(Dataset entries)
- - - - - - -
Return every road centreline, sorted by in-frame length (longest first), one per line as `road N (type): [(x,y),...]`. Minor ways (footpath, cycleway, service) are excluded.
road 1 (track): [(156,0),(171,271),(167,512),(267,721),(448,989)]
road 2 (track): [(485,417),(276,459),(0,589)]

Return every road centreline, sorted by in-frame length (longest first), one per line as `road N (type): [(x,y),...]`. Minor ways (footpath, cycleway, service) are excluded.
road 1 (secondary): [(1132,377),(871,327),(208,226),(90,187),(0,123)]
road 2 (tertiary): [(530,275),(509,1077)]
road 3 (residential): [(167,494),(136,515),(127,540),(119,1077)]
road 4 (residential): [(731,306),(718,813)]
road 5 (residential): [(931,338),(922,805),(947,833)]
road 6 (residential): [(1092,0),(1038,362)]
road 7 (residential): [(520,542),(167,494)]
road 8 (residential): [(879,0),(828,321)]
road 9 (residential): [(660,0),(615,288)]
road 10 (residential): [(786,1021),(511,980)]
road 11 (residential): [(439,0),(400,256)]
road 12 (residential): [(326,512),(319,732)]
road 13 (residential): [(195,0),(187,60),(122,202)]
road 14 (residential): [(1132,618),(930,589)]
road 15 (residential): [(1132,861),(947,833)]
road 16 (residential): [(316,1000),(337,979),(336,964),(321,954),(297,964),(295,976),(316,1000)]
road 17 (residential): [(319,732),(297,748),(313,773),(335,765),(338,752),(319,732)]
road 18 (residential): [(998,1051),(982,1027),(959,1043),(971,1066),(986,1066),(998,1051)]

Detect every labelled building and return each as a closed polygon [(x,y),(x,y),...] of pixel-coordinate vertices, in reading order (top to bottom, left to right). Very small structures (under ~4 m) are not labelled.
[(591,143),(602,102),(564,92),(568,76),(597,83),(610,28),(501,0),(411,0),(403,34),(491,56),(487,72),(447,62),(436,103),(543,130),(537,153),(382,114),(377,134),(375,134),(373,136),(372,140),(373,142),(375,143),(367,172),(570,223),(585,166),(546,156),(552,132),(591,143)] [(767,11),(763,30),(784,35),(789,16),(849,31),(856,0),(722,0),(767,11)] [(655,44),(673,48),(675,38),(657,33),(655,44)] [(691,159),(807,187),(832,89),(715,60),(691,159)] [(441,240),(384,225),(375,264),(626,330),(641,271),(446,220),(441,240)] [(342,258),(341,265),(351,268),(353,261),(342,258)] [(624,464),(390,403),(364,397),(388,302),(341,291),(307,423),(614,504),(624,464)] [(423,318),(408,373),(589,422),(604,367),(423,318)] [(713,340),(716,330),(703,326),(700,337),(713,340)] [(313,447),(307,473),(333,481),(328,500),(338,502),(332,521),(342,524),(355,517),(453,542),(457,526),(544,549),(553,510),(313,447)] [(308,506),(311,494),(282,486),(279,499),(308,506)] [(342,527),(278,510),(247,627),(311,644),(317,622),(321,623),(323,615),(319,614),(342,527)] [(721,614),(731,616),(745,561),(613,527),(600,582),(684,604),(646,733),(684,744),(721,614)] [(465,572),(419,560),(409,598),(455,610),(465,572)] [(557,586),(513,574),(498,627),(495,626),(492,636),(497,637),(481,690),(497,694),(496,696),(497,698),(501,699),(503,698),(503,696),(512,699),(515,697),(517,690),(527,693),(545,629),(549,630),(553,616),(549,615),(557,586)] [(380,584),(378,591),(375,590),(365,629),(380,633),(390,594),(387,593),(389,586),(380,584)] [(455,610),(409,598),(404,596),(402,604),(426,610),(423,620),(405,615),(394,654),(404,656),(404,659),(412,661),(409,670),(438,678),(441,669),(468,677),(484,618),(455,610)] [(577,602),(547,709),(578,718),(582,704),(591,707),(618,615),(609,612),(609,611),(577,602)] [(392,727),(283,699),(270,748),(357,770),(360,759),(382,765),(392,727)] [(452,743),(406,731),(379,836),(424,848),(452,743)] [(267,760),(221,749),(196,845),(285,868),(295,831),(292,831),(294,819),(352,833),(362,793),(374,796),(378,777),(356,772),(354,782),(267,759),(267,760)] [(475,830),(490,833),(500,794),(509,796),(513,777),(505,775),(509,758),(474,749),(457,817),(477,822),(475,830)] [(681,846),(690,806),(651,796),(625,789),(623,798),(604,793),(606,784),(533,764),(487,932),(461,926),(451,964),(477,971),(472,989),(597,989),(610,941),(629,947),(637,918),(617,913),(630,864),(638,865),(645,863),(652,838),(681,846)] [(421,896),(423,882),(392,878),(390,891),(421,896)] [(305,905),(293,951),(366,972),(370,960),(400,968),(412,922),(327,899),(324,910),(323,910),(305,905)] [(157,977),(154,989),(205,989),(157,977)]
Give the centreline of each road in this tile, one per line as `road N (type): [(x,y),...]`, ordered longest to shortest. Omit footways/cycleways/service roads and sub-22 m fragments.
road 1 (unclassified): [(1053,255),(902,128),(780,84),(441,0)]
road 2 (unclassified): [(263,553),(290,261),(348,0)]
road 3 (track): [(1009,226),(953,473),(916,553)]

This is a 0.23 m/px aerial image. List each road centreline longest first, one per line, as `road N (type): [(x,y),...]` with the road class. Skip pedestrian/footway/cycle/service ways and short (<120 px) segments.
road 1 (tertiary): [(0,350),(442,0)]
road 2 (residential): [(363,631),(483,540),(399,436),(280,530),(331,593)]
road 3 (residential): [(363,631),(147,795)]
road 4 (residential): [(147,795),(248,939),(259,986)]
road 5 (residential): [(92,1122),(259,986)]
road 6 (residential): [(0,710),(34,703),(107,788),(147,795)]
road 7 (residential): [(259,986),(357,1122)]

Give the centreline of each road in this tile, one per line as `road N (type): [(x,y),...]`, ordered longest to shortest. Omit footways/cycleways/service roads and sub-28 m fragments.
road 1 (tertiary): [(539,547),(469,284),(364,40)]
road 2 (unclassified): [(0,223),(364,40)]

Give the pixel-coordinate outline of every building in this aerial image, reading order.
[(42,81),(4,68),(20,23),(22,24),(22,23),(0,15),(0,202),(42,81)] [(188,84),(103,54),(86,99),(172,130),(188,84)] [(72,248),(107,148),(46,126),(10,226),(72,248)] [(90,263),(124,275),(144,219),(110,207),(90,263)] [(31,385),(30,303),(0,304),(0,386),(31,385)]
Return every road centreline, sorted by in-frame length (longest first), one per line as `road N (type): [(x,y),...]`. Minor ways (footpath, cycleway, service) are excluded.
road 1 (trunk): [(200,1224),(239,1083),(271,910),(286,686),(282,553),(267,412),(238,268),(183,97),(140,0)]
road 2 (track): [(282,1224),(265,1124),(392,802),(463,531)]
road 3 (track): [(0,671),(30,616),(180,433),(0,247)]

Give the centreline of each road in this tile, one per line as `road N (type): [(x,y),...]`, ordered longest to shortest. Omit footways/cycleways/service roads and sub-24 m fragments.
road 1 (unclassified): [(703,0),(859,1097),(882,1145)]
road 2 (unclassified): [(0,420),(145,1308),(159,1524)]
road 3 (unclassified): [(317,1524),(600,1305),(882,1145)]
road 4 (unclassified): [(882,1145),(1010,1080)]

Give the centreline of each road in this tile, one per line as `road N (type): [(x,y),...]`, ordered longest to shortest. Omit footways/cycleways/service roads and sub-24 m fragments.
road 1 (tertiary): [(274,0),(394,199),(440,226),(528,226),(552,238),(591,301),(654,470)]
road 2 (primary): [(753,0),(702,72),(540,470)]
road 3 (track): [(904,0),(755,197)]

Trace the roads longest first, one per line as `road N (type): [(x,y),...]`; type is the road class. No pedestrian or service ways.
- - - - - - -
__WHAT TO DO__: All lines above are to be transcribed exactly.

__ANSWER TO THE PROBLEM__:
Return every road centreline, sorted by in-frame length (longest first), one per line as `road N (type): [(x,y),...]`. Minor ways (footpath, cycleway, service) are excluded.
road 1 (track): [(156,0),(171,271),(167,512),(267,721),(448,989)]
road 2 (track): [(485,417),(276,459),(0,589)]

Return every road centreline, sorted by in-frame length (longest first), one per line as `road N (type): [(x,y),...]`. Minor ways (footpath, cycleway, service) are excluded.
road 1 (secondary): [(1132,377),(871,327),(208,226),(90,187),(0,123)]
road 2 (tertiary): [(530,275),(509,1077)]
road 3 (residential): [(167,494),(136,515),(127,540),(119,1077)]
road 4 (residential): [(731,306),(718,813)]
road 5 (residential): [(931,338),(922,805),(947,833)]
road 6 (residential): [(1092,0),(1038,362)]
road 7 (residential): [(520,542),(167,494)]
road 8 (residential): [(879,0),(828,321)]
road 9 (residential): [(660,0),(615,288)]
road 10 (residential): [(786,1021),(511,980)]
road 11 (residential): [(439,0),(400,256)]
road 12 (residential): [(326,512),(319,732)]
road 13 (residential): [(195,0),(187,60),(122,202)]
road 14 (residential): [(1132,618),(930,589)]
road 15 (residential): [(1132,861),(947,833)]
road 16 (residential): [(316,1000),(337,979),(336,964),(321,954),(297,964),(295,976),(316,1000)]
road 17 (residential): [(319,732),(297,748),(313,773),(335,765),(338,752),(319,732)]
road 18 (residential): [(998,1051),(982,1027),(959,1043),(971,1066),(986,1066),(998,1051)]

Detect every labelled building and return each as a closed polygon [(x,y),(x,y),...] of pixel-coordinate vertices, in reading order (top to bottom, left to right). Very small structures (under ~4 m) are not labelled.
[(591,143),(602,102),(564,92),(568,76),(597,83),(610,28),(501,0),(411,0),(403,34),(491,56),(487,72),(447,62),(436,103),(543,130),(537,153),(382,114),(377,134),(375,134),(373,136),(372,140),(373,142),(375,143),(367,172),(570,223),(585,166),(546,156),(552,132),(591,143)] [(767,11),(763,30),(784,35),(789,16),(849,31),(856,0),(722,0),(767,11)] [(655,44),(673,48),(675,38),(657,33),(655,44)] [(691,159),(807,187),(832,89),(715,60),(691,159)] [(441,240),(384,225),(375,264),(626,330),(641,271),(446,220),(441,240)] [(342,258),(341,265),(351,268),(353,261),(342,258)] [(624,464),(390,403),(364,397),(388,302),(341,291),(307,423),(614,504),(624,464)] [(423,318),(408,373),(589,422),(604,367),(423,318)] [(713,340),(716,330),(703,326),(700,337),(713,340)] [(313,447),(307,473),(333,481),(328,500),(338,502),(332,521),(342,524),(355,517),(453,542),(457,526),(544,549),(553,510),(313,447)] [(308,506),(311,494),(282,486),(279,499),(308,506)] [(342,527),(278,510),(247,627),(311,644),(317,622),(321,623),(323,615),(319,614),(342,527)] [(721,614),(731,616),(745,561),(613,527),(600,582),(684,604),(646,733),(684,744),(721,614)] [(465,572),(419,560),(409,598),(455,610),(465,572)] [(557,586),(513,574),(498,627),(495,626),(492,636),(497,637),(481,690),(497,694),(496,696),(497,698),(501,699),(503,698),(503,696),(512,699),(515,697),(517,690),(527,693),(545,629),(549,630),(553,616),(549,615),(557,586)] [(380,584),(378,591),(375,590),(365,629),(380,633),(390,594),(387,593),(389,586),(380,584)] [(455,610),(409,598),(404,596),(402,604),(426,610),(423,620),(405,615),(394,654),(404,656),(404,659),(412,661),(409,670),(438,678),(441,669),(468,677),(484,618),(455,610)] [(577,602),(547,709),(578,718),(582,704),(591,707),(618,615),(609,612),(609,611),(577,602)] [(392,727),(283,699),(270,748),(357,770),(360,759),(382,765),(392,727)] [(452,743),(406,731),(379,836),(424,848),(452,743)] [(267,760),(221,749),(196,845),(285,868),(295,831),(292,831),(294,819),(352,833),(362,793),(374,796),(378,777),(356,772),(354,782),(267,759),(267,760)] [(475,830),(490,833),(500,794),(509,796),(513,777),(505,775),(509,758),(474,749),(457,817),(477,822),(475,830)] [(681,846),(690,806),(651,796),(625,789),(623,798),(604,793),(606,784),(533,764),(487,932),(461,926),(451,964),(477,971),(472,989),(597,989),(610,941),(629,947),(637,918),(617,913),(630,864),(638,865),(645,863),(652,838),(681,846)] [(421,896),(423,882),(392,878),(390,891),(421,896)] [(305,905),(293,951),(366,972),(370,960),(400,968),(412,922),(327,899),(324,910),(323,910),(305,905)] [(157,977),(154,989),(205,989),(157,977)]
Give the centreline of each road in this tile, one per line as `road N (type): [(x,y),...]`, ordered longest to shortest. Omit footways/cycleways/service roads and sub-22 m fragments.
road 1 (unclassified): [(1053,255),(902,128),(780,84),(441,0)]
road 2 (unclassified): [(263,553),(290,261),(348,0)]
road 3 (track): [(1009,226),(953,473),(916,553)]

This is a 0.23 m/px aerial image. List each road centreline longest first, one per line, as `road N (type): [(x,y),...]` with the road class. Skip pedestrian/footway/cycle/service ways and short (<120 px) segments.
road 1 (tertiary): [(0,350),(442,0)]
road 2 (residential): [(363,631),(483,540),(399,436),(280,530),(331,593)]
road 3 (residential): [(363,631),(147,795)]
road 4 (residential): [(147,795),(248,939),(259,986)]
road 5 (residential): [(92,1122),(259,986)]
road 6 (residential): [(0,710),(34,703),(107,788),(147,795)]
road 7 (residential): [(259,986),(357,1122)]

Give the centreline of each road in this tile, one per line as `road N (type): [(x,y),...]`, ordered longest to shortest. Omit footways/cycleways/service roads and sub-28 m fragments.
road 1 (tertiary): [(539,547),(469,284),(364,40)]
road 2 (unclassified): [(0,223),(364,40)]

Give the pixel-coordinate outline of every building in this aerial image, reading order.
[(42,81),(4,68),(20,23),(22,24),(22,23),(0,15),(0,202),(42,81)] [(188,84),(103,54),(86,99),(172,130),(188,84)] [(72,248),(107,148),(46,126),(10,226),(72,248)] [(90,263),(124,275),(144,219),(110,207),(90,263)] [(31,385),(30,303),(0,304),(0,386),(31,385)]
Return every road centreline, sorted by in-frame length (longest first), one per line as `road N (type): [(x,y),...]`. Minor ways (footpath, cycleway, service) are excluded.
road 1 (trunk): [(200,1224),(239,1083),(271,910),(286,686),(282,553),(267,412),(238,268),(183,97),(140,0)]
road 2 (track): [(282,1224),(265,1124),(392,802),(463,531)]
road 3 (track): [(0,671),(30,616),(180,433),(0,247)]

Give the centreline of each road in this tile, one per line as `road N (type): [(x,y),...]`, ordered longest to shortest. Omit footways/cycleways/service roads and sub-24 m fragments.
road 1 (unclassified): [(703,0),(859,1097),(882,1145)]
road 2 (unclassified): [(0,420),(145,1308),(159,1524)]
road 3 (unclassified): [(317,1524),(600,1305),(882,1145)]
road 4 (unclassified): [(882,1145),(1010,1080)]

Give the centreline of each road in this tile, one per line as `road N (type): [(x,y),...]`, ordered longest to shortest. Omit footways/cycleways/service roads and sub-24 m fragments.
road 1 (tertiary): [(274,0),(394,199),(440,226),(528,226),(552,238),(591,301),(654,470)]
road 2 (primary): [(753,0),(702,72),(540,470)]
road 3 (track): [(904,0),(755,197)]

Trace the roads longest first, one per line as `road N (type): [(x,y),...]`; type is the road class. No pedestrian or service ways.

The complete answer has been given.